Problem statement: Write out only the lines from the top of the listing below through the one with "Q5: NPN 2N3904", exactly as they stand, while keeping pictures out of the copy.
........
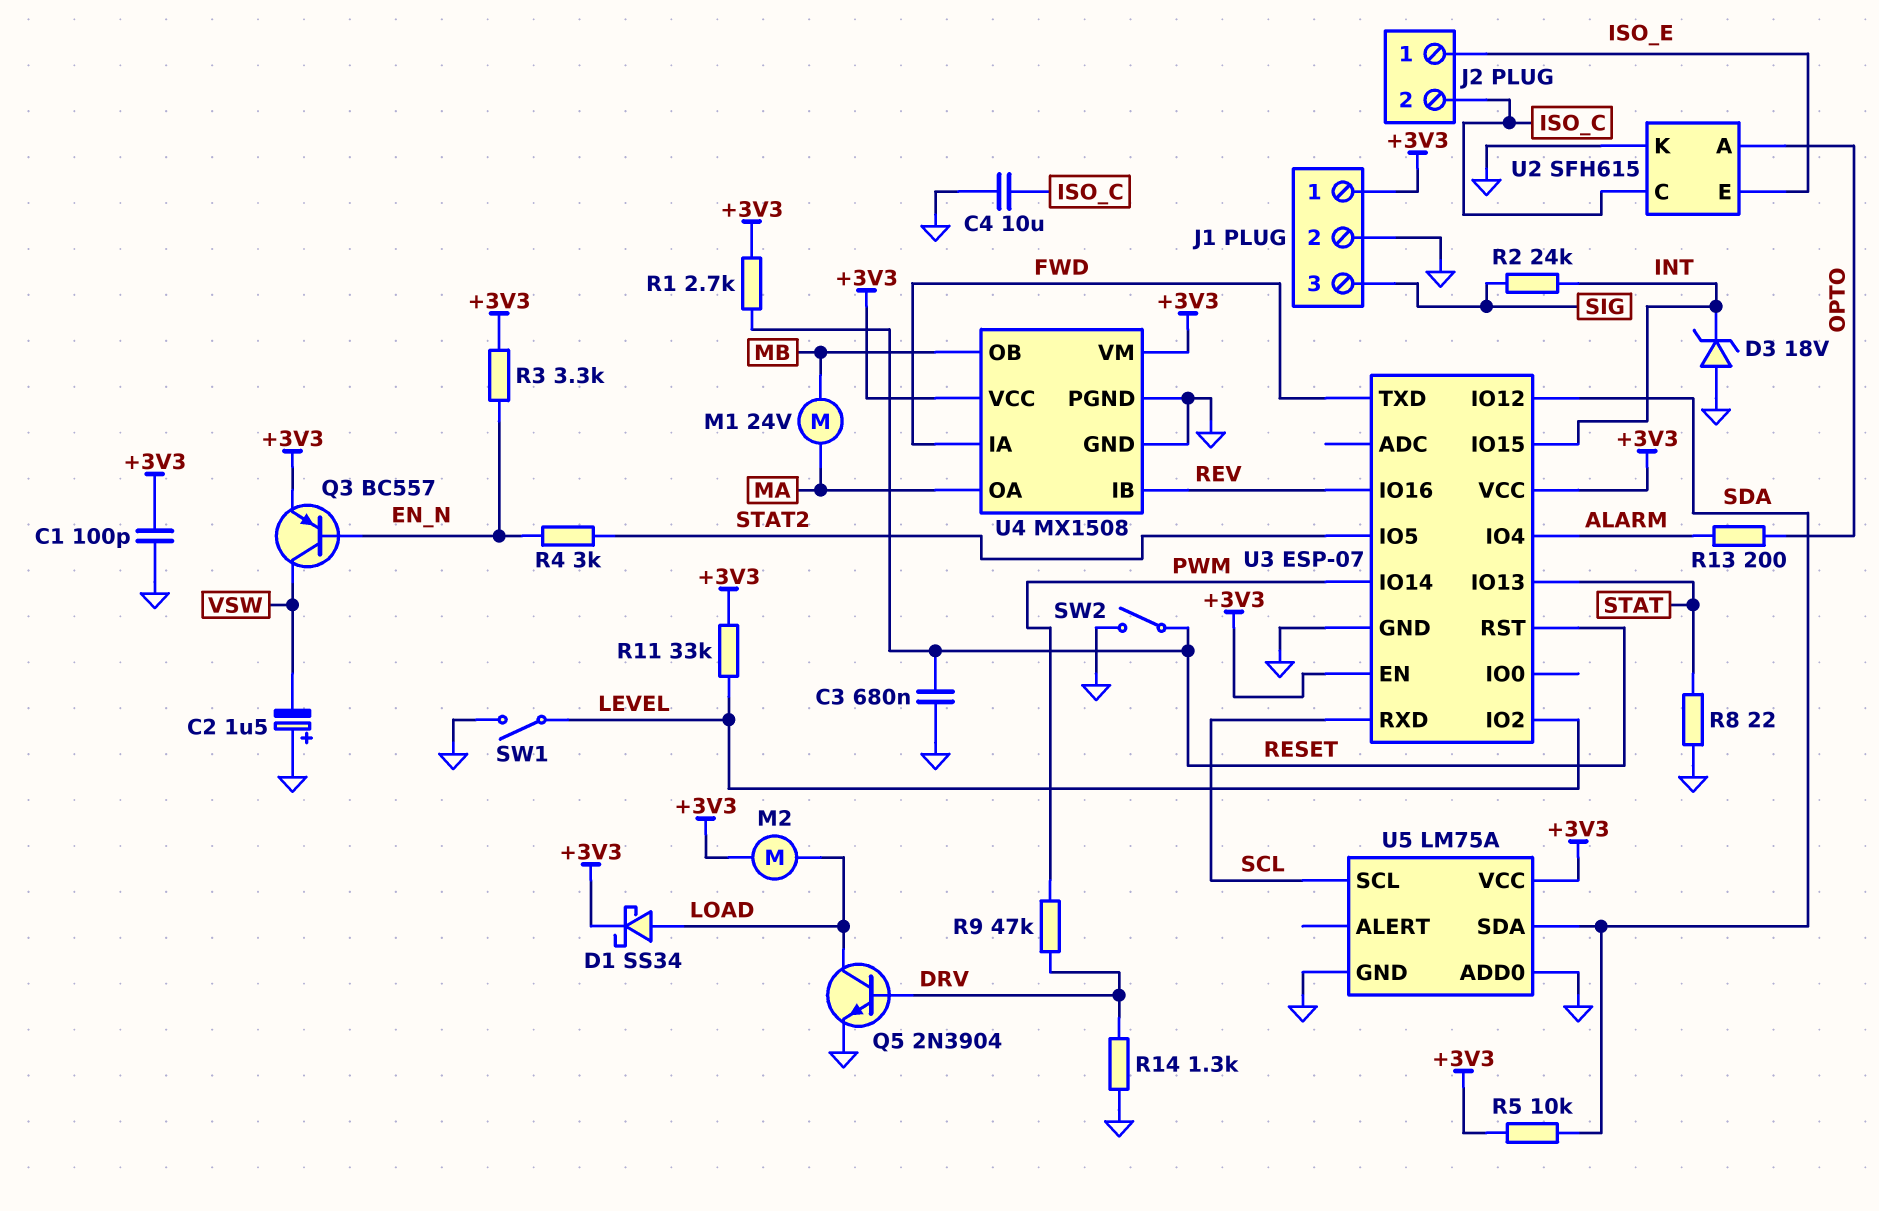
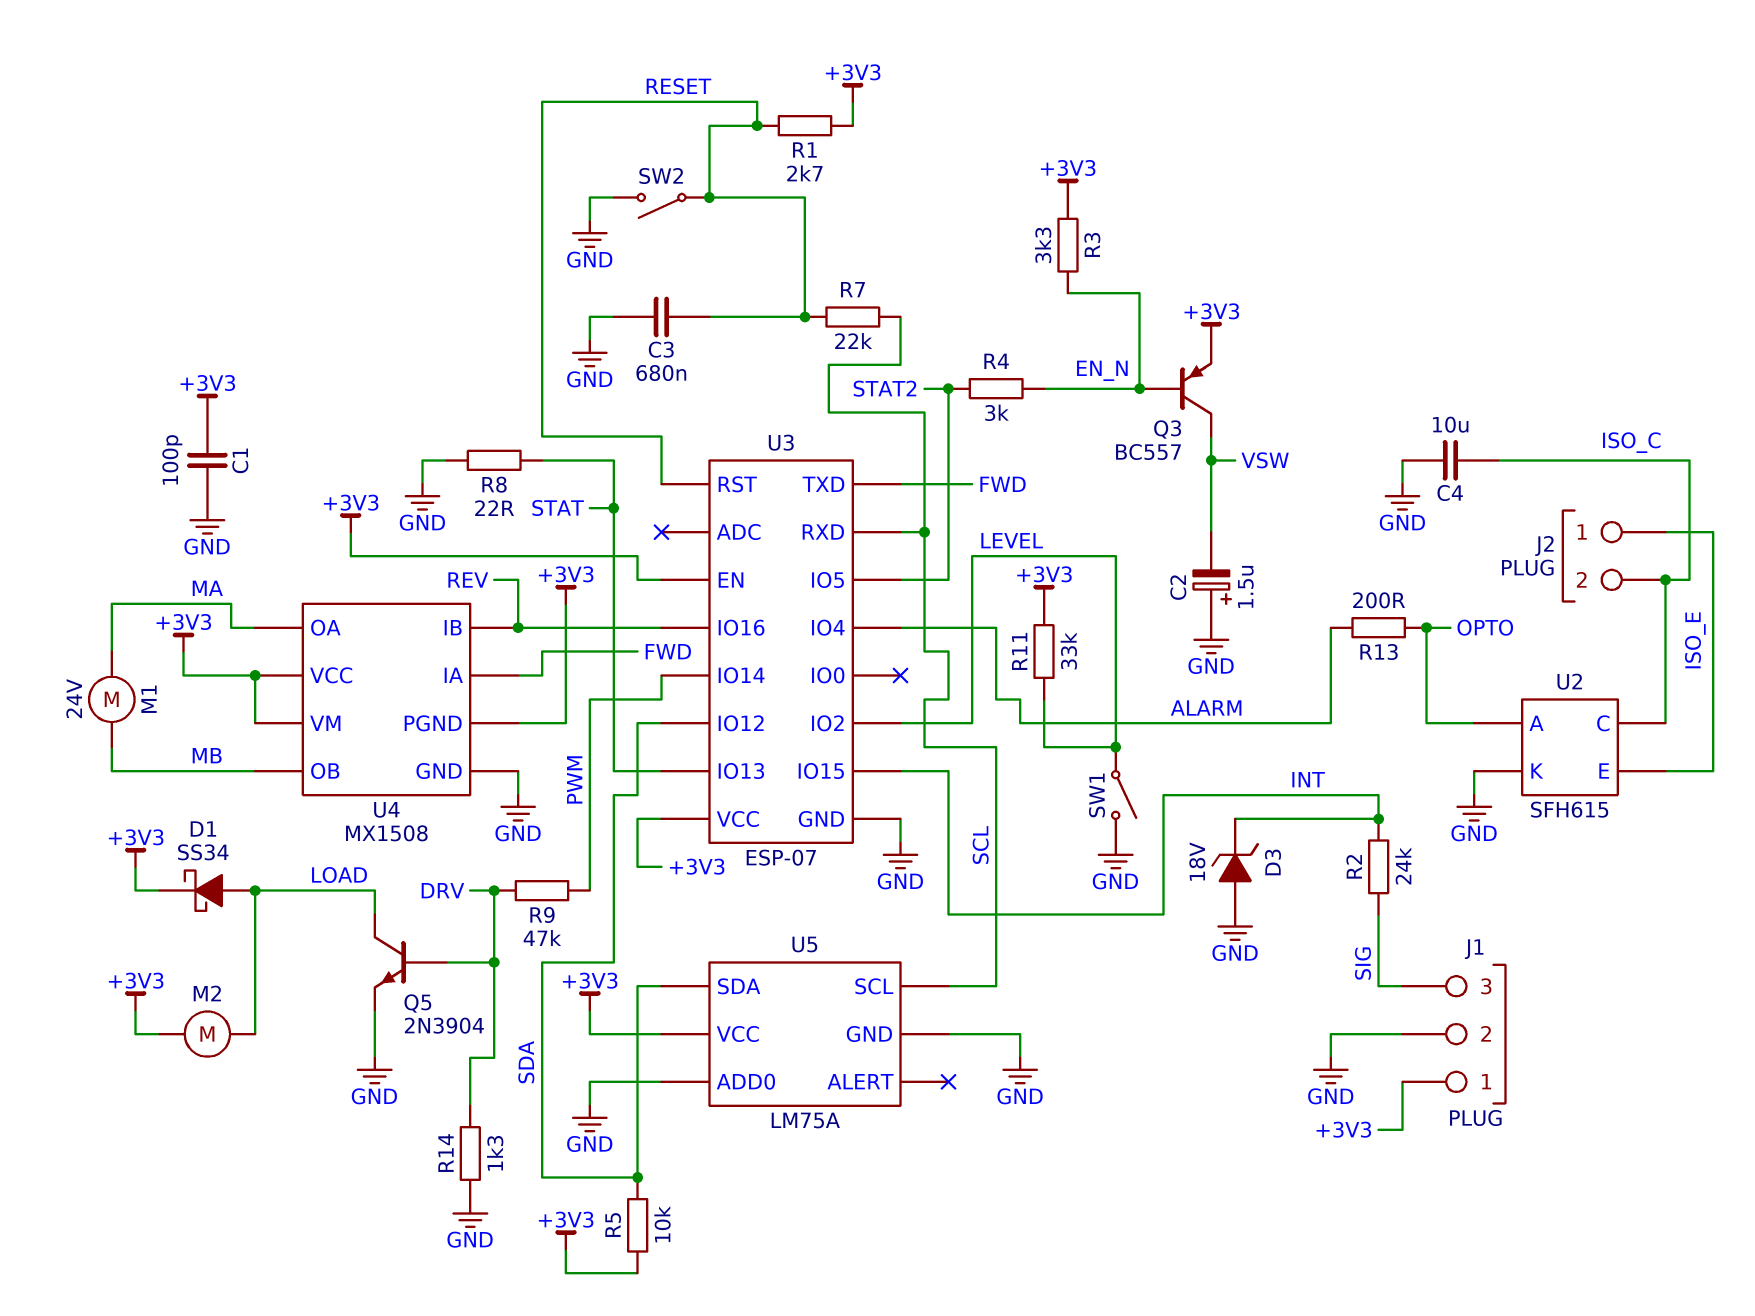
R7: none -> 22k (RESET, SCL)
U4 pin PGND: GND -> +3V3

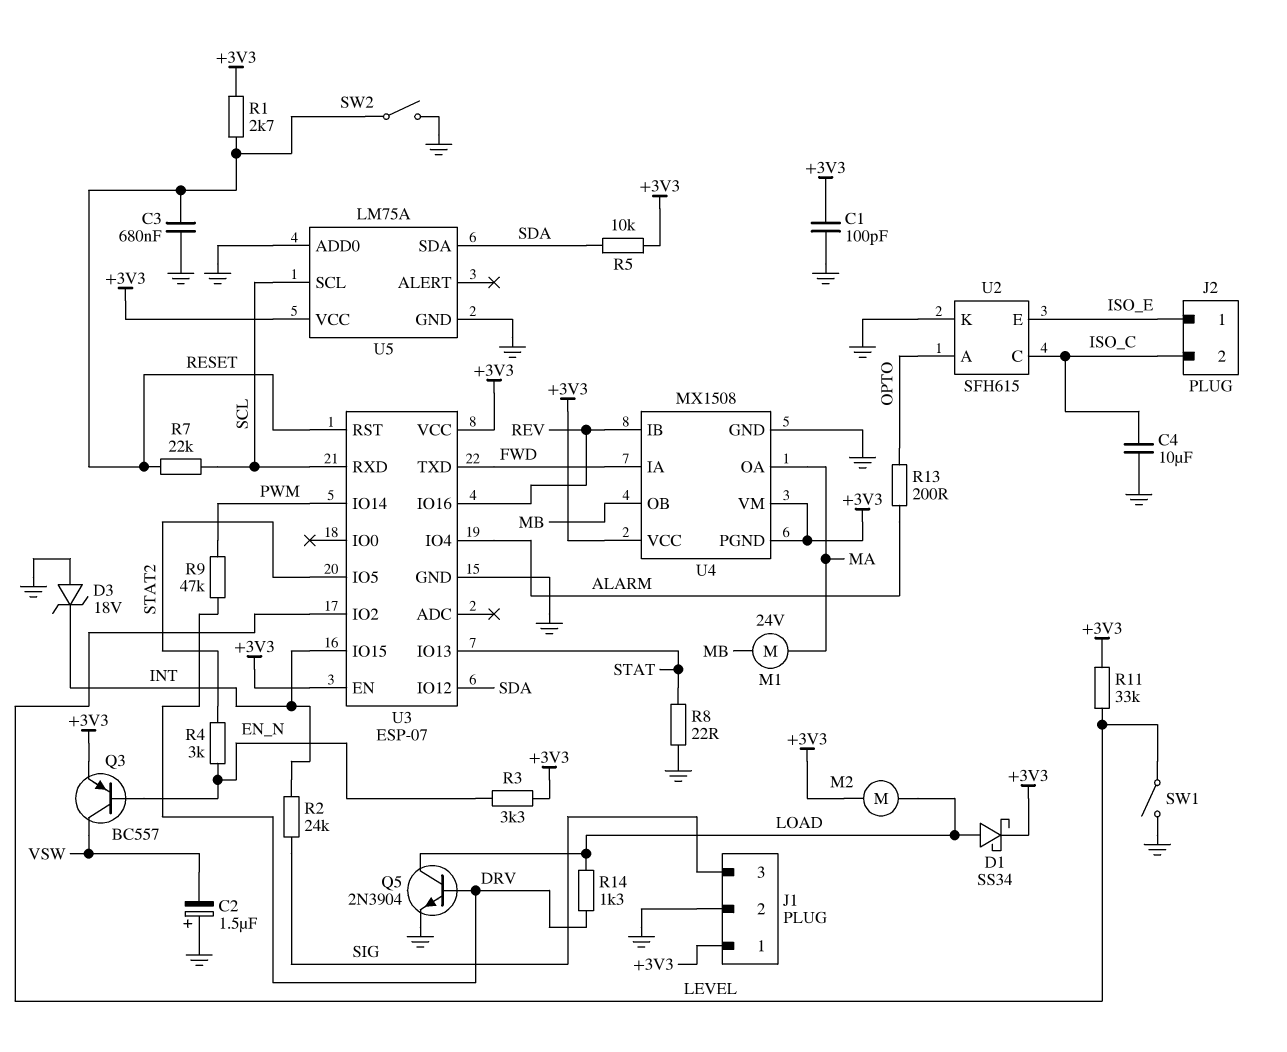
R14: 1.3k (DRV, GND) -> 1.3k (DRV, LOAD)

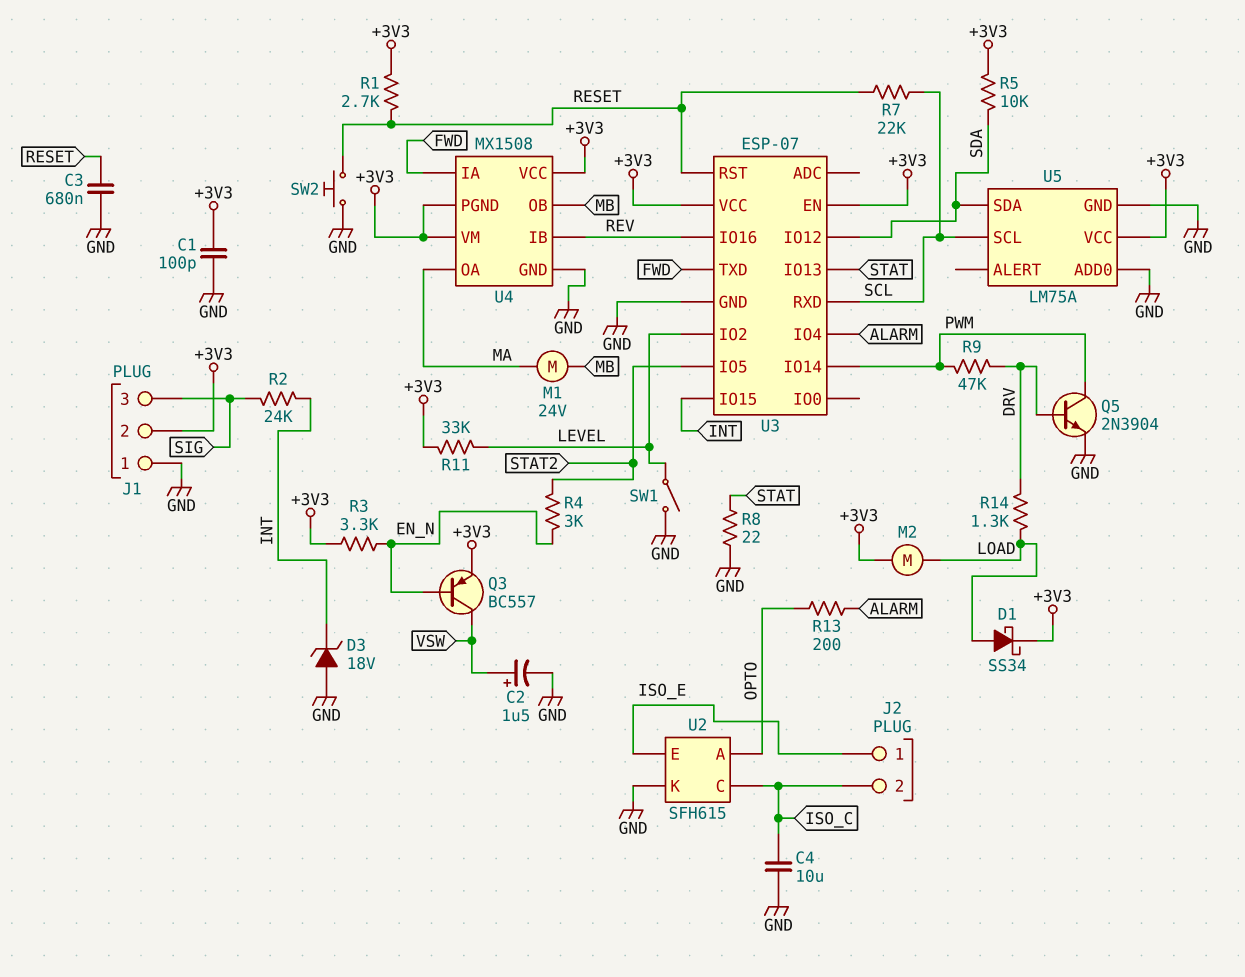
C2: 1.5uF (plus GND, minus VSW) -> 1.5uF (plus VSW, minus GND)
J1 pin 1: +3V3 -> GND
J1 pin 2: GND -> +3V3
Q5: NPN 2N3904 (B DRV, C LOAD, E GND) -> NPN 2N3904 (B DRV, C PWM, E GND)
SW2: switch (GND, RESET) -> button (GND, RESET)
........
Output for this exercise:
R7: none -> 22k (RESET, SCL)
U4 pin PGND: GND -> +3V3

R14: 1.3k (DRV, GND) -> 1.3k (DRV, LOAD)

C2: 1.5uF (plus GND, minus VSW) -> 1.5uF (plus VSW, minus GND)
J1 pin 1: +3V3 -> GND
J1 pin 2: GND -> +3V3
Q5: NPN 2N3904 (B DRV, C LOAD, E GND) -> NPN 2N3904 (B DRV, C PWM, E GND)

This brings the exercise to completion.